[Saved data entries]
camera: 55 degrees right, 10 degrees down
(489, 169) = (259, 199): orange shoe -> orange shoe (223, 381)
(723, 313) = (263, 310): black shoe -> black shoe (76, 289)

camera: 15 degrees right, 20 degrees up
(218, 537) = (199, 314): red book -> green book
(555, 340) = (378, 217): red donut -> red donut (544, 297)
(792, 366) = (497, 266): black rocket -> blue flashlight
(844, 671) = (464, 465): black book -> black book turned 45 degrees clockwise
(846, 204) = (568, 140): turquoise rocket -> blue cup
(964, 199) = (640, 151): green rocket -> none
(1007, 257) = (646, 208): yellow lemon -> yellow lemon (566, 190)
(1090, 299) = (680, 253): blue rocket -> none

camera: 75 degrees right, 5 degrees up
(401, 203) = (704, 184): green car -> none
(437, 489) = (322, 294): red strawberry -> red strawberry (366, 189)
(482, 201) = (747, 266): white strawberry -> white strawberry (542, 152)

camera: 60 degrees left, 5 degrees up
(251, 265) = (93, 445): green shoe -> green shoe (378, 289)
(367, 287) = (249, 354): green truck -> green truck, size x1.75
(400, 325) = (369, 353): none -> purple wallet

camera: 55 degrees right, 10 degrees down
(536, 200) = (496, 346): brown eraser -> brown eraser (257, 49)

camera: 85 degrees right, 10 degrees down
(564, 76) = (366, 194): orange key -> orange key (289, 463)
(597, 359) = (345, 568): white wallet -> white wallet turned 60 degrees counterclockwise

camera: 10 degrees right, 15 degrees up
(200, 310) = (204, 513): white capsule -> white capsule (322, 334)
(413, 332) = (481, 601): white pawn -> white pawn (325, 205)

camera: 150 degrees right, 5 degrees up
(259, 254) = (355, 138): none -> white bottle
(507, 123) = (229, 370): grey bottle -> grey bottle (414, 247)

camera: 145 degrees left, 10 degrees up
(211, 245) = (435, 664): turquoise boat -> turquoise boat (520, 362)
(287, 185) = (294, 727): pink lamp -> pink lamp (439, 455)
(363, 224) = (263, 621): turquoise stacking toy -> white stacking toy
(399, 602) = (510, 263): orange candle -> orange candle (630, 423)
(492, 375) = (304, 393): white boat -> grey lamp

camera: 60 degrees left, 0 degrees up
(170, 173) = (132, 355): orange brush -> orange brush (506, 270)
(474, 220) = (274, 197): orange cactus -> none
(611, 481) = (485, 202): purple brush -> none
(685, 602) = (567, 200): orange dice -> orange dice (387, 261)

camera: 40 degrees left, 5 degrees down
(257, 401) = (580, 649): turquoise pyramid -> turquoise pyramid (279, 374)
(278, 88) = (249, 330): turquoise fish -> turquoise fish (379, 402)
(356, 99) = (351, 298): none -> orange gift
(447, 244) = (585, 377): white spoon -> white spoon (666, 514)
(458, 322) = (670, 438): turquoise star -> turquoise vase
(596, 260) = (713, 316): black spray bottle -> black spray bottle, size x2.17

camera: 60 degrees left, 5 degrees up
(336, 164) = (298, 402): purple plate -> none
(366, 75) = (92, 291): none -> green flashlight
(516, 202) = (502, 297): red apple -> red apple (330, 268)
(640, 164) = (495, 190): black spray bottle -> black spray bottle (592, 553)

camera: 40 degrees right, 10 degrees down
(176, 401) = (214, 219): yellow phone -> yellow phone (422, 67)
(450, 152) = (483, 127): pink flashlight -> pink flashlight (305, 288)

▸ Work instructions: Return all of the data exactly as it reads.

▸ Task response:
camera: 55 degrees right, 10 degrees down
(489, 169) = (259, 199): orange shoe -> orange shoe (223, 381)
(723, 313) = (263, 310): black shoe -> black shoe (76, 289)

camera: 15 degrees right, 20 degrees up
(218, 537) = (199, 314): red book -> green book
(555, 340) = (378, 217): red donut -> red donut (544, 297)
(792, 366) = (497, 266): black rocket -> blue flashlight
(844, 671) = (464, 465): black book -> black book turned 45 degrees clockwise
(846, 204) = (568, 140): turquoise rocket -> blue cup
(964, 199) = (640, 151): green rocket -> none
(1007, 257) = (646, 208): yellow lemon -> yellow lemon (566, 190)
(1090, 299) = (680, 253): blue rocket -> none

camera: 75 degrees right, 5 degrees up
(401, 203) = (704, 184): green car -> none
(437, 489) = (322, 294): red strawberry -> red strawberry (366, 189)
(482, 201) = (747, 266): white strawberry -> white strawberry (542, 152)

camera: 60 degrees left, 5 degrees up
(251, 265) = (93, 445): green shoe -> green shoe (378, 289)
(367, 287) = (249, 354): green truck -> green truck, size x1.75
(400, 325) = (369, 353): none -> purple wallet

camera: 55 degrees right, 10 degrees down
(536, 200) = (496, 346): brown eraser -> brown eraser (257, 49)

camera: 85 degrees right, 10 degrees down
(564, 76) = (366, 194): orange key -> orange key (289, 463)
(597, 359) = (345, 568): white wallet -> white wallet turned 60 degrees counterclockwise

camera: 10 degrees right, 15 degrees up
(200, 310) = (204, 513): white capsule -> white capsule (322, 334)
(413, 332) = (481, 601): white pawn -> white pawn (325, 205)

camera: 150 degrees right, 5 degrees up
(259, 254) = (355, 138): none -> white bottle
(507, 123) = (229, 370): grey bottle -> grey bottle (414, 247)

camera: 145 degrees left, 10 degrees up
(211, 245) = (435, 664): turquoise boat -> turquoise boat (520, 362)
(287, 185) = (294, 727): pink lamp -> pink lamp (439, 455)
(363, 224) = (263, 621): turquoise stacking toy -> white stacking toy
(399, 602) = (510, 263): orange candle -> orange candle (630, 423)
(492, 375) = (304, 393): white boat -> grey lamp

camera: 60 degrees left, 0 degrees up
(170, 173) = (132, 355): orange brush -> orange brush (506, 270)
(474, 220) = (274, 197): orange cactus -> none
(611, 481) = (485, 202): purple brush -> none
(685, 602) = (567, 200): orange dice -> orange dice (387, 261)

camera: 40 degrees left, 5 degrees down
(257, 401) = (580, 649): turquoise pyramid -> turquoise pyramid (279, 374)
(278, 88) = (249, 330): turquoise fish -> turquoise fish (379, 402)
(356, 99) = (351, 298): none -> orange gift
(447, 244) = (585, 377): white spoon -> white spoon (666, 514)
(458, 322) = (670, 438): turquoise star -> turquoise vase
(596, 260) = (713, 316): black spray bottle -> black spray bottle, size x2.17

camera: 60 degrees left, 5 degrees up
(336, 164) = (298, 402): purple plate -> none
(366, 75) = (92, 291): none -> green flashlight
(516, 202) = (502, 297): red apple -> red apple (330, 268)
(640, 164) = (495, 190): black spray bottle -> black spray bottle (592, 553)

camera: 40 degrees right, 10 degrees down
(176, 401) = (214, 219): yellow phone -> yellow phone (422, 67)
(450, 152) = (483, 127): pink flashlight -> pink flashlight (305, 288)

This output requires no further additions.